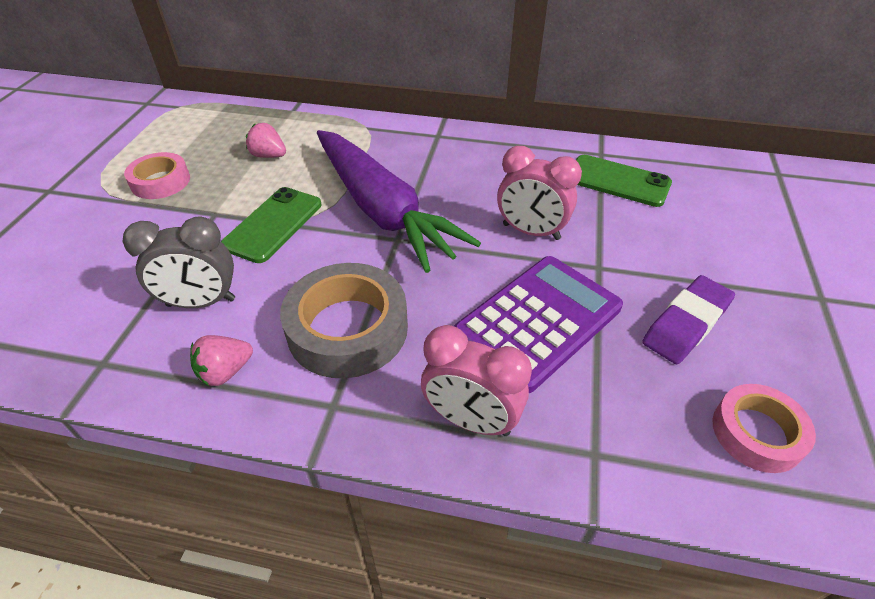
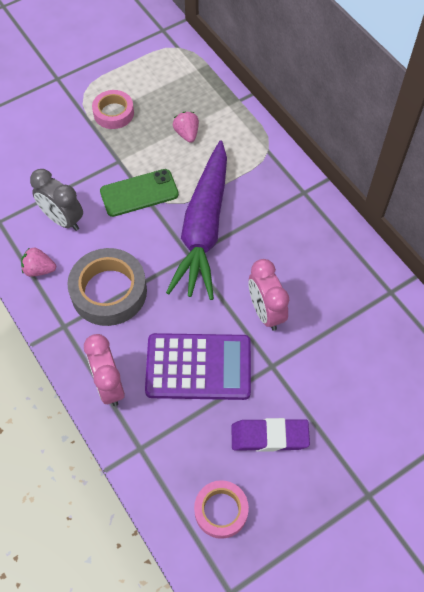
camera: 45 degrees right, 15 degrees up
green phone [576,155,672,207] -> none

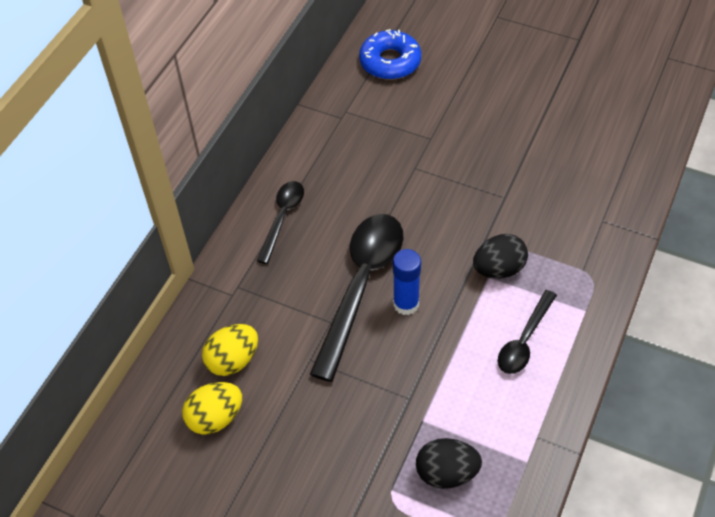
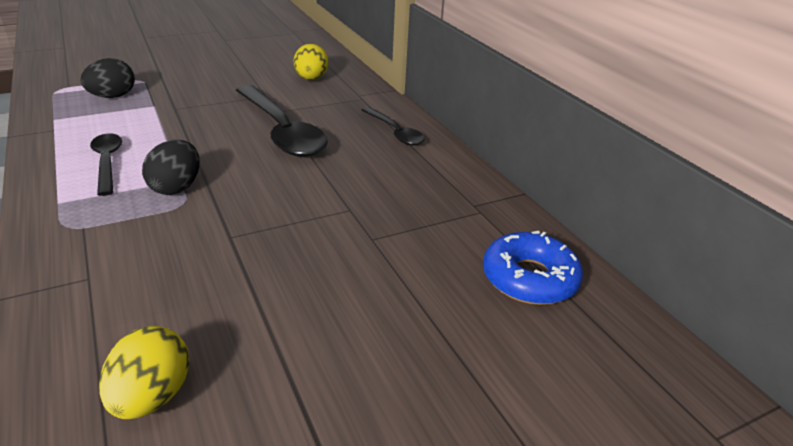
camera: 125 degrees right, 20 degrees down
yellow egg [182,382,242,435] -> yellow egg moved to [99,326,190,419]
blue glue stick [393,249,421,315] -> none

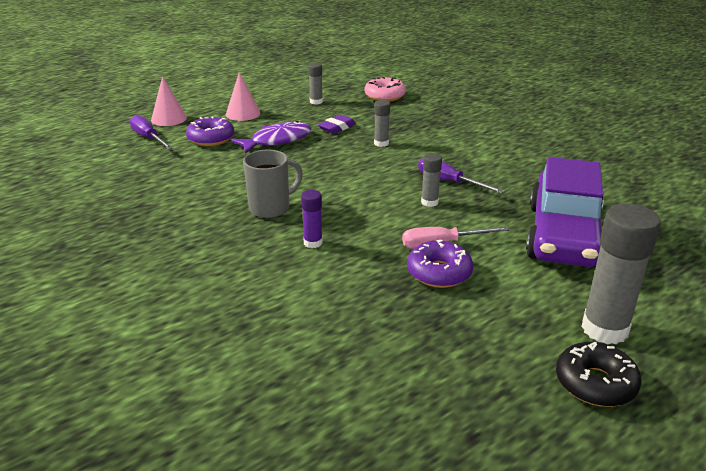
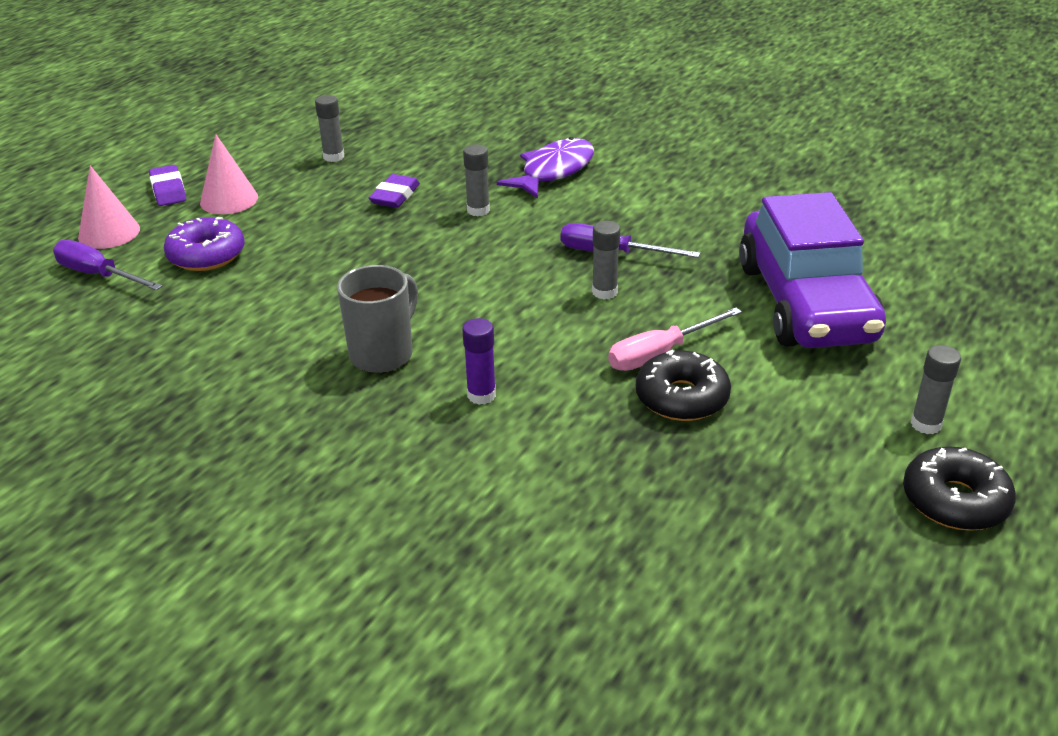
camera: 20 degrees left, 5 degrees up
purple fish [230,121,312,154] -> purple fish moved to [497,137,594,199]
pink donut [364,77,406,102] -> none
purple donut [407,240,473,288] -> black donut [636,350,731,421]
grey glue stick [581,203,661,344] -> grey glue stick [911,345,961,434], size x0.50
none -> purple eraser [149,165,186,206]

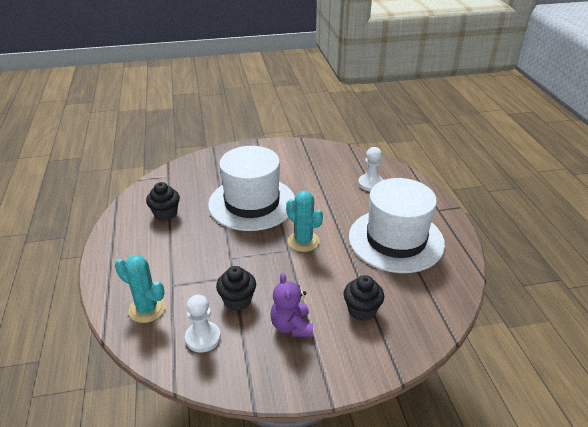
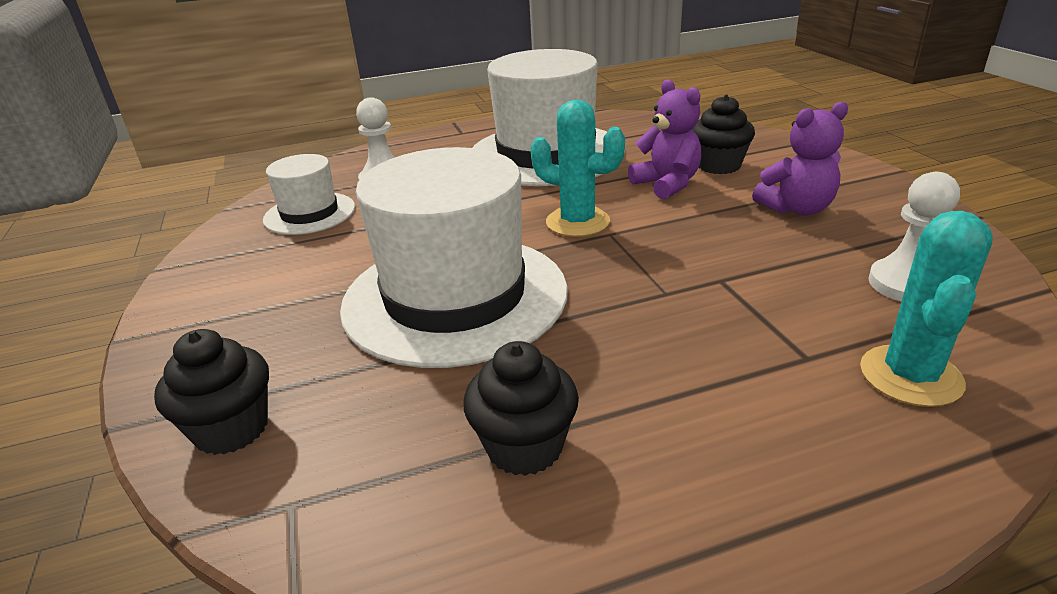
camera: 95 degrees left, 5 degrees down
black cupcake [216,266,256,311] -> black cupcake moved to [154,329,269,455]
turquoise cactus [286,190,323,252] -> turquoise cactus turned 75 degrees clockwise [530,100,625,237]
none -> white hat [263,154,355,235]
none -> purple teddy bear [628,79,702,199]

### Exercise goal
Repeat, exactly and with no pictures, each line from the line that holds "pink donut [364,77,406,102] -> none" through the last line of the records above.

### Exercise output
pink donut [364,77,406,102] -> none
purple donut [407,240,473,288] -> black donut [636,350,731,421]
grey glue stick [581,203,661,344] -> grey glue stick [911,345,961,434], size x0.50
none -> purple eraser [149,165,186,206]

camera: 95 degrees left, 5 degrees down
black cupcake [216,266,256,311] -> black cupcake moved to [154,329,269,455]
turquoise cactus [286,190,323,252] -> turquoise cactus turned 75 degrees clockwise [530,100,625,237]
none -> white hat [263,154,355,235]
none -> purple teddy bear [628,79,702,199]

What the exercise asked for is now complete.